**Problem to solve**
An exact copy of the data below is needed; please leave out any pictures.

======== Dataset entries

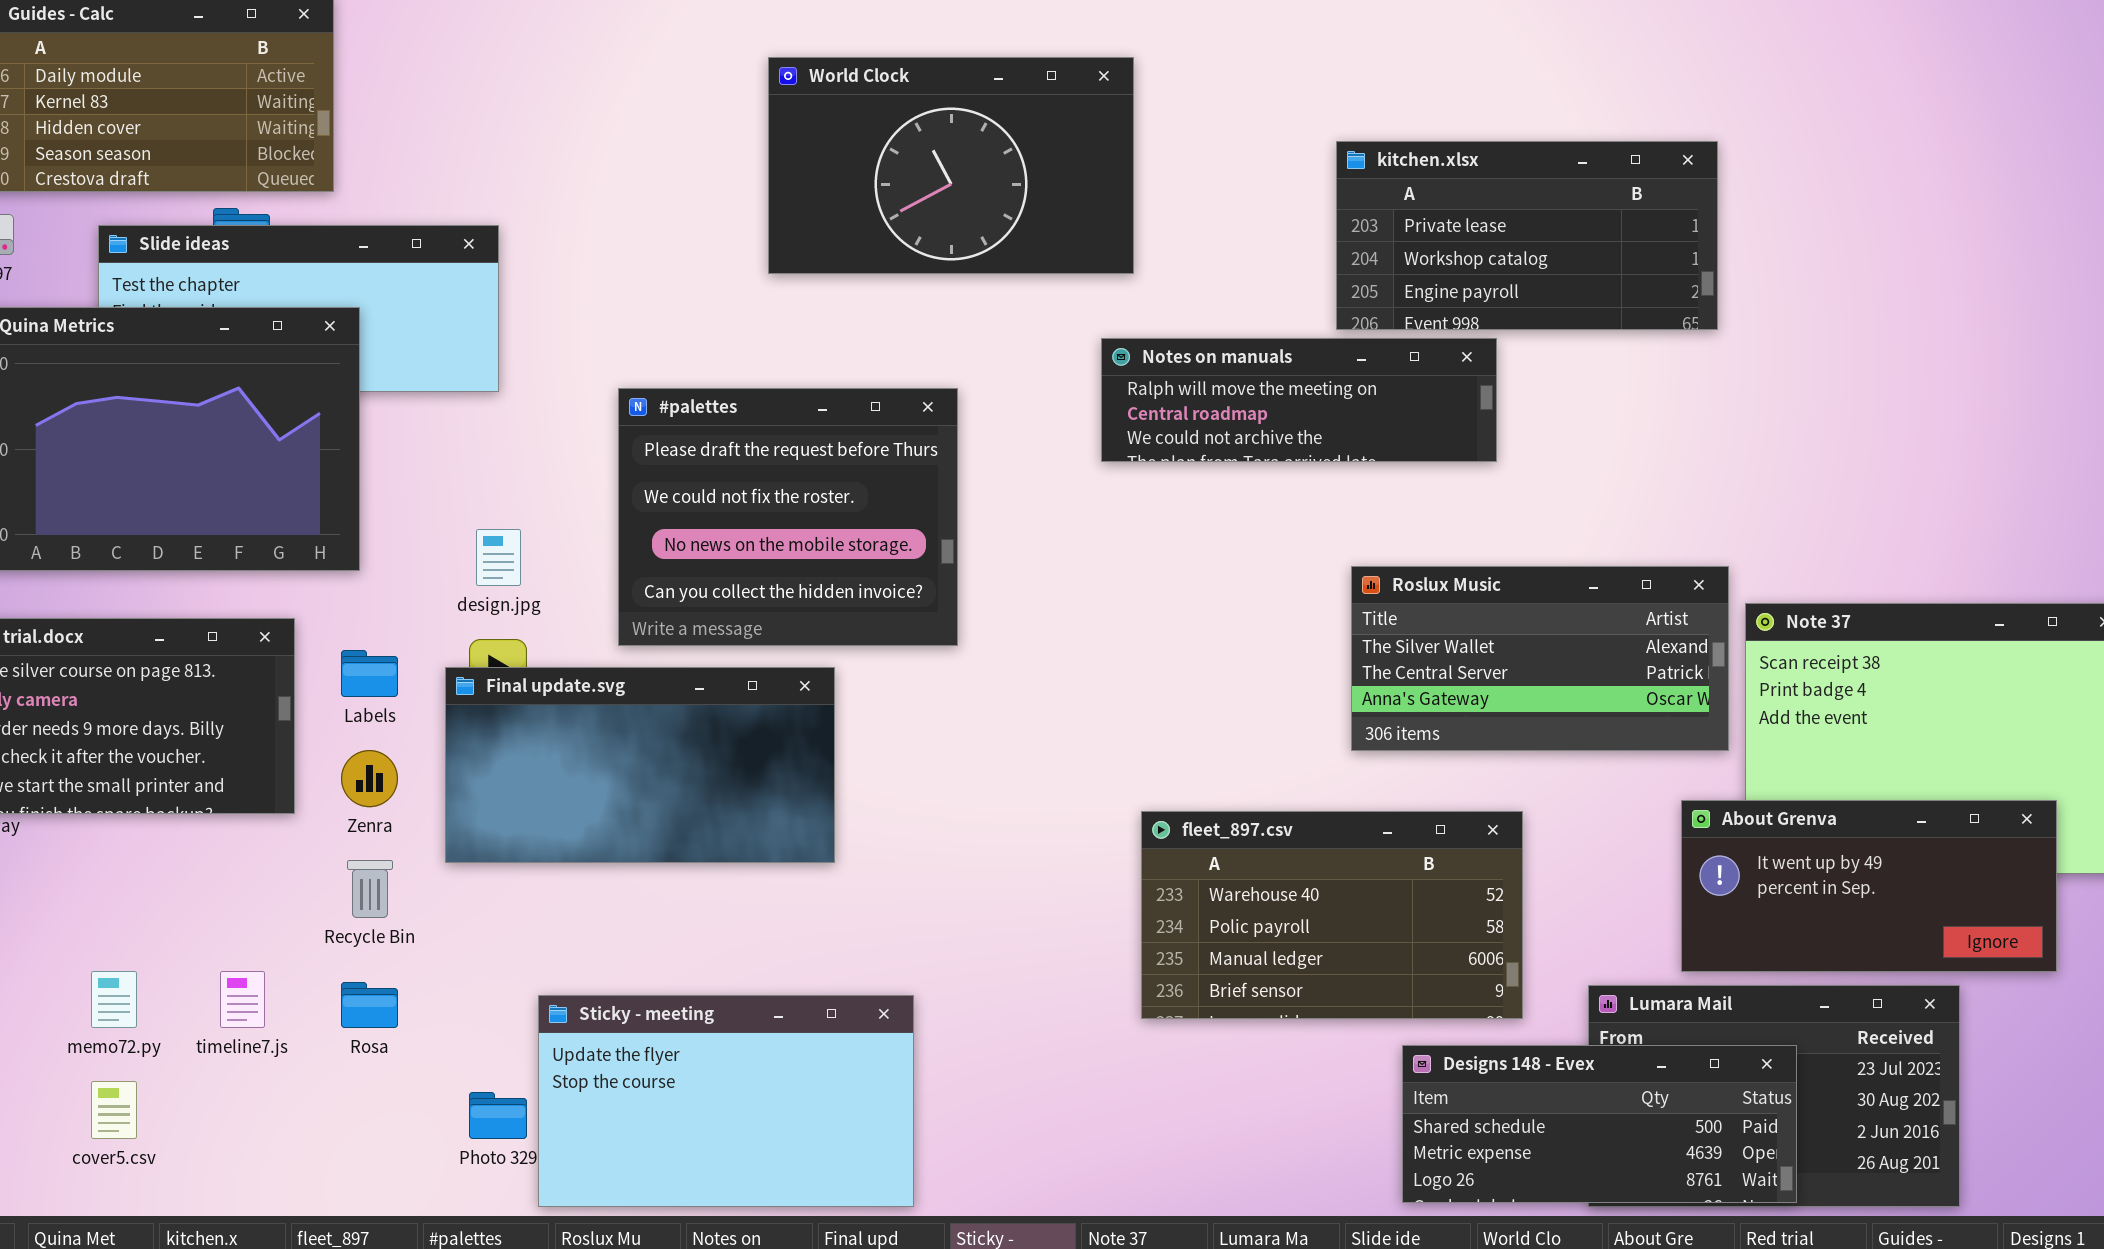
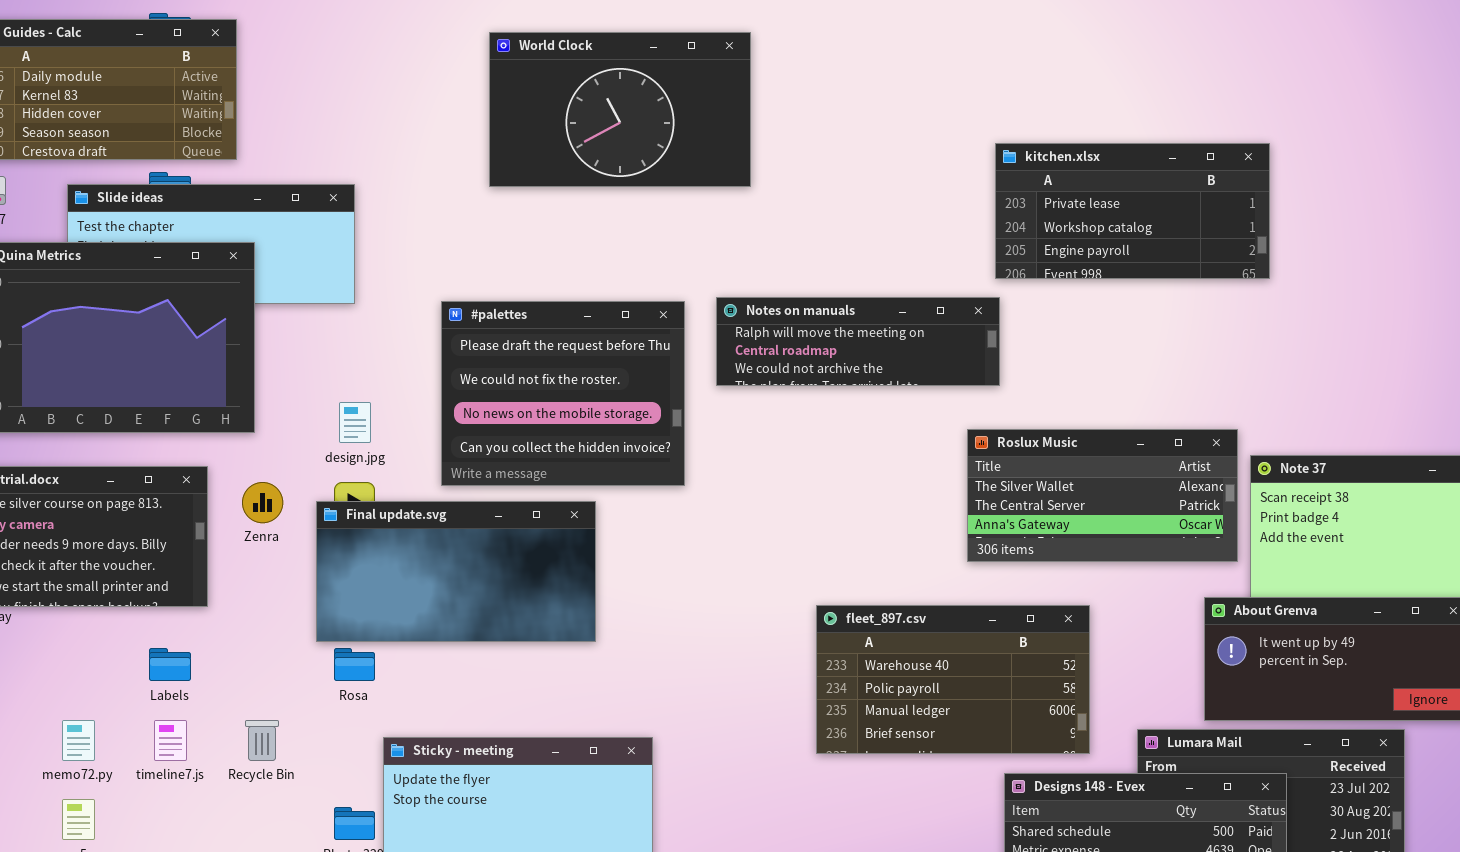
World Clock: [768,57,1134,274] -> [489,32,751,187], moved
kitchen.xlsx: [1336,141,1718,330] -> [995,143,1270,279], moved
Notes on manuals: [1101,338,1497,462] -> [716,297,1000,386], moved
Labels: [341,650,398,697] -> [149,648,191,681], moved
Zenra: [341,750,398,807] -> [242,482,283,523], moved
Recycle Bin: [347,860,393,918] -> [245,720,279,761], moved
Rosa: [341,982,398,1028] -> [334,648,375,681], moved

================

**Result**
World Clock: [768,57,1134,274] -> [489,32,751,187], moved
kitchen.xlsx: [1336,141,1718,330] -> [995,143,1270,279], moved
Notes on manuals: [1101,338,1497,462] -> [716,297,1000,386], moved
Labels: [341,650,398,697] -> [149,648,191,681], moved
Zenra: [341,750,398,807] -> [242,482,283,523], moved
Recycle Bin: [347,860,393,918] -> [245,720,279,761], moved
Rosa: [341,982,398,1028] -> [334,648,375,681], moved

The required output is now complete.